**Task statement:**
In the copy, include every entry exactly but none of the images.

**Before-and-after change records:**
----------------------------------------

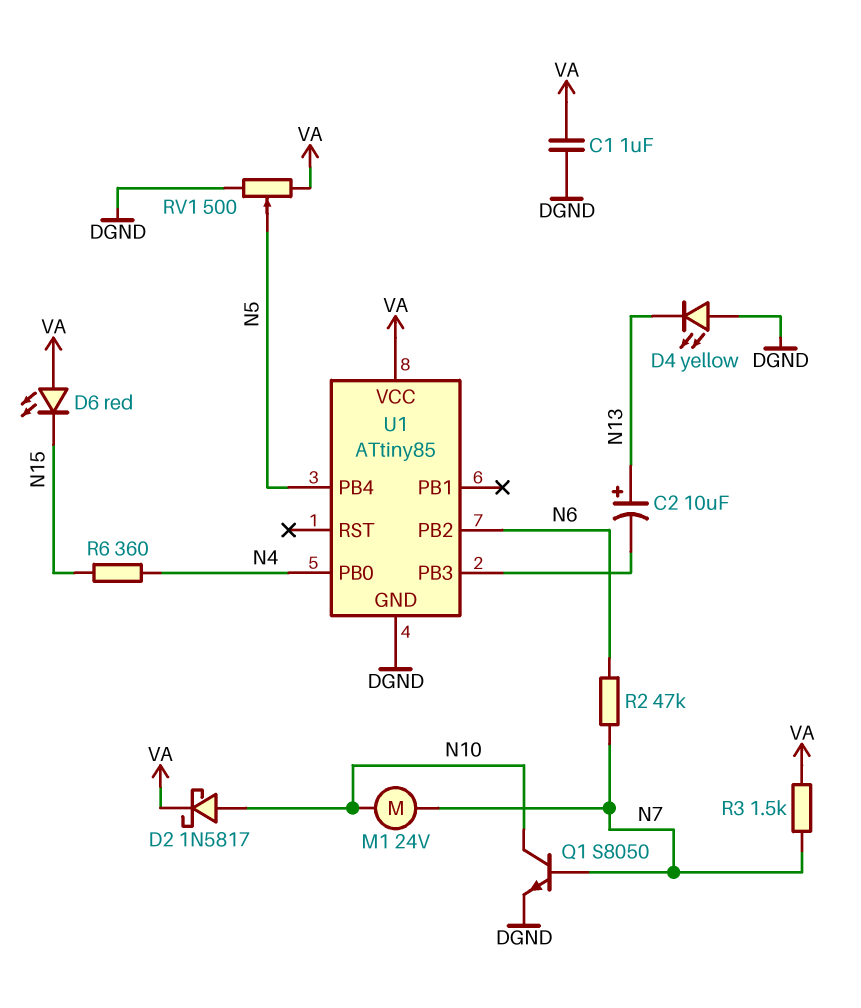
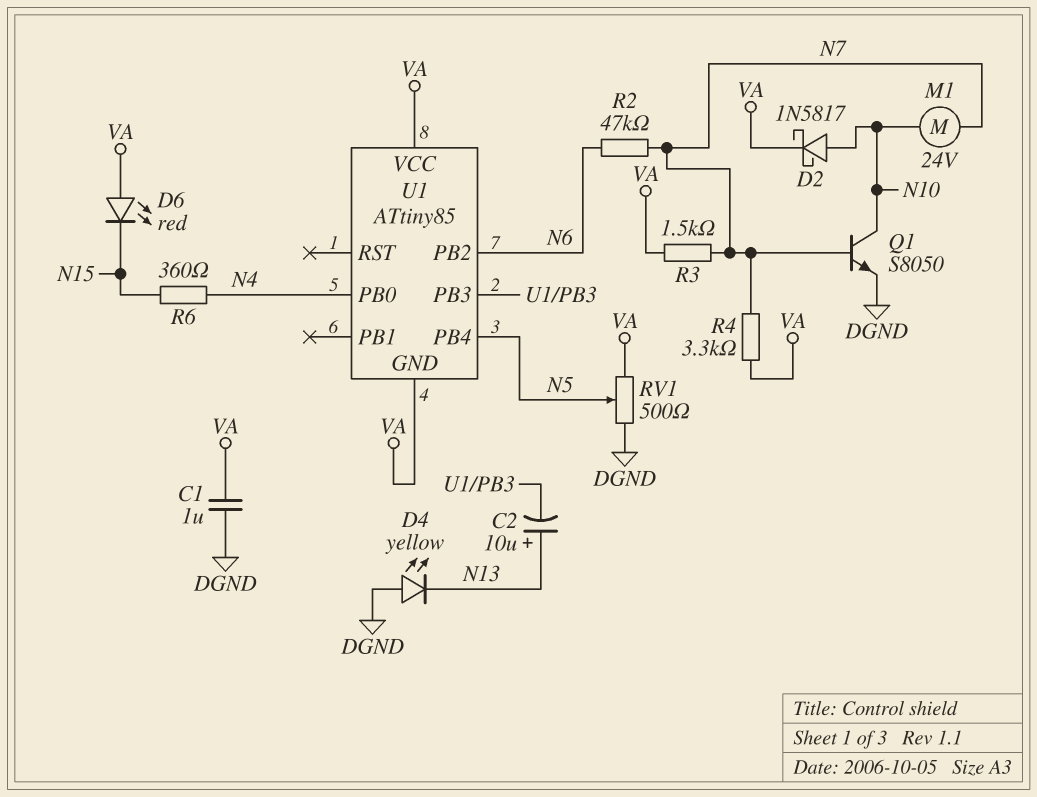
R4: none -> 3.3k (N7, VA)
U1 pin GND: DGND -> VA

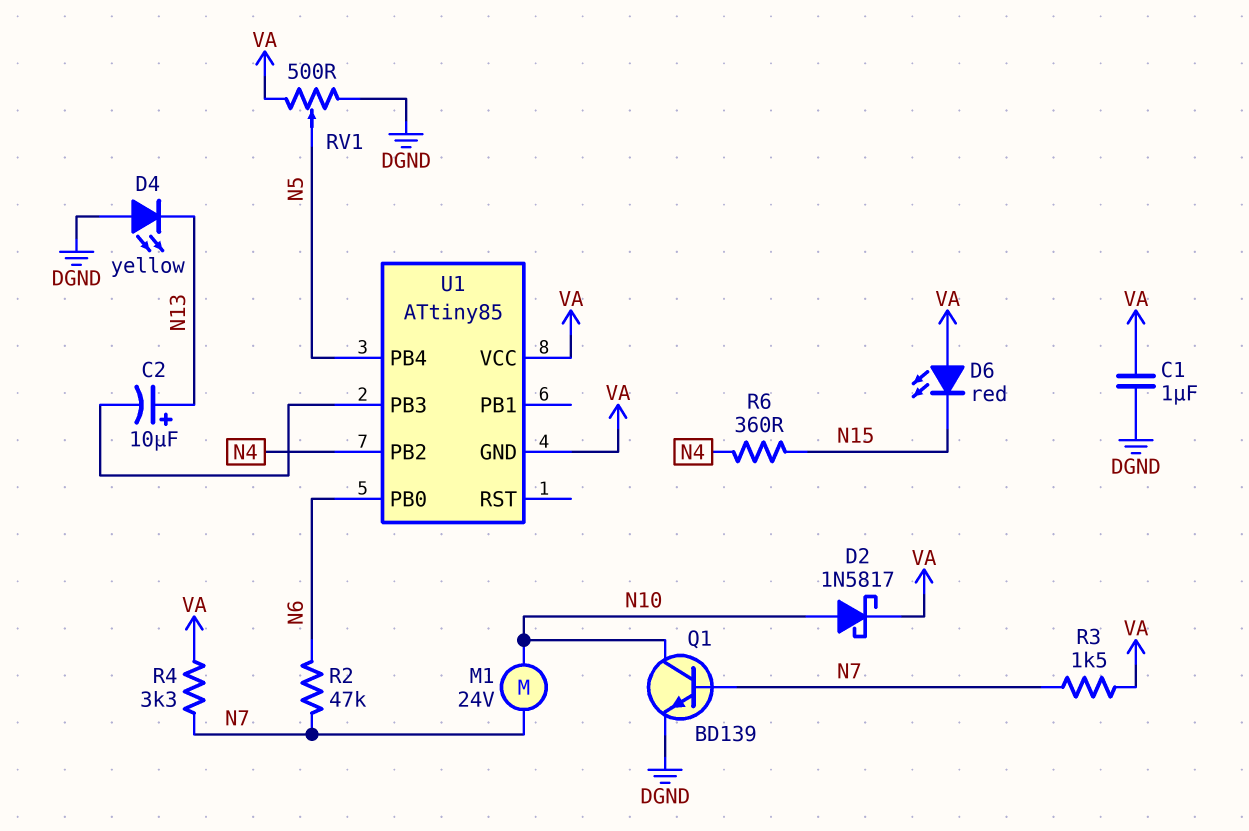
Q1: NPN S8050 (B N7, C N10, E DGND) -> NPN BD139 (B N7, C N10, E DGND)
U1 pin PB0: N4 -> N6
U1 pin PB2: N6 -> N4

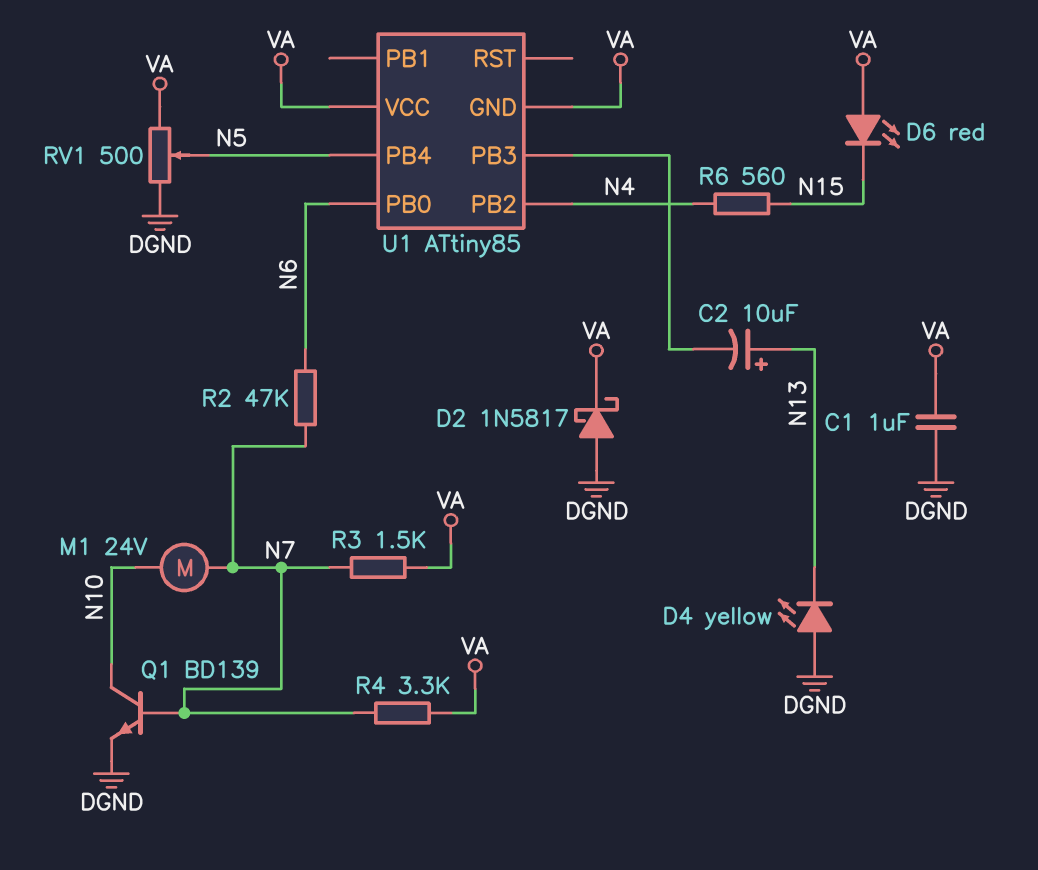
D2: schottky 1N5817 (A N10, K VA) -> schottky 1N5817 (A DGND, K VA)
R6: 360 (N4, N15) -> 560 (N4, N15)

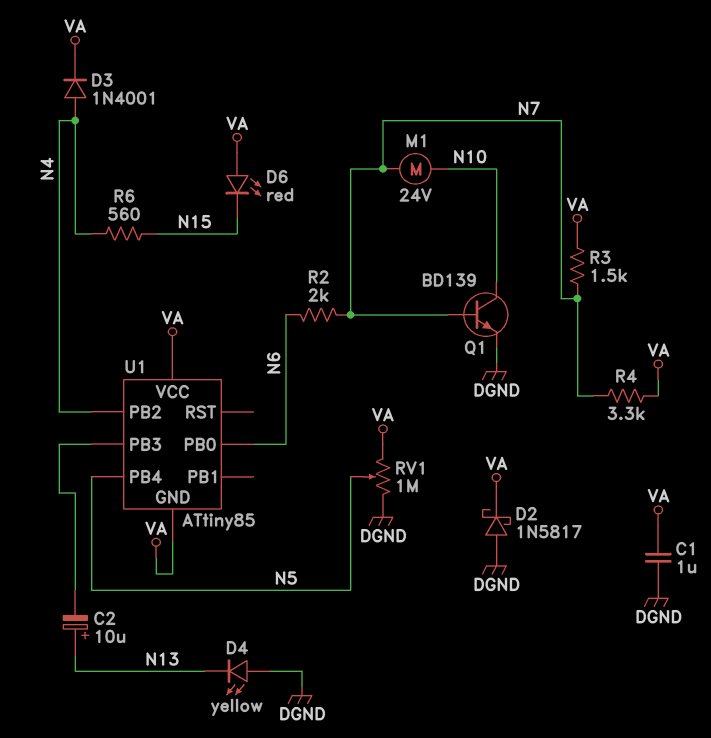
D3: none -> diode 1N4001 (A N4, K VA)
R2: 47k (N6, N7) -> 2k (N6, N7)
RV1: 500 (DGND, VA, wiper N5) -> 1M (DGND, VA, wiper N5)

----------------------------------------

**Exercise output:**
R4: none -> 3.3k (N7, VA)
U1 pin GND: DGND -> VA

Q1: NPN S8050 (B N7, C N10, E DGND) -> NPN BD139 (B N7, C N10, E DGND)
U1 pin PB0: N4 -> N6
U1 pin PB2: N6 -> N4

D2: schottky 1N5817 (A N10, K VA) -> schottky 1N5817 (A DGND, K VA)
R6: 360 (N4, N15) -> 560 (N4, N15)

D3: none -> diode 1N4001 (A N4, K VA)
R2: 47k (N6, N7) -> 2k (N6, N7)
RV1: 500 (DGND, VA, wiper N5) -> 1M (DGND, VA, wiper N5)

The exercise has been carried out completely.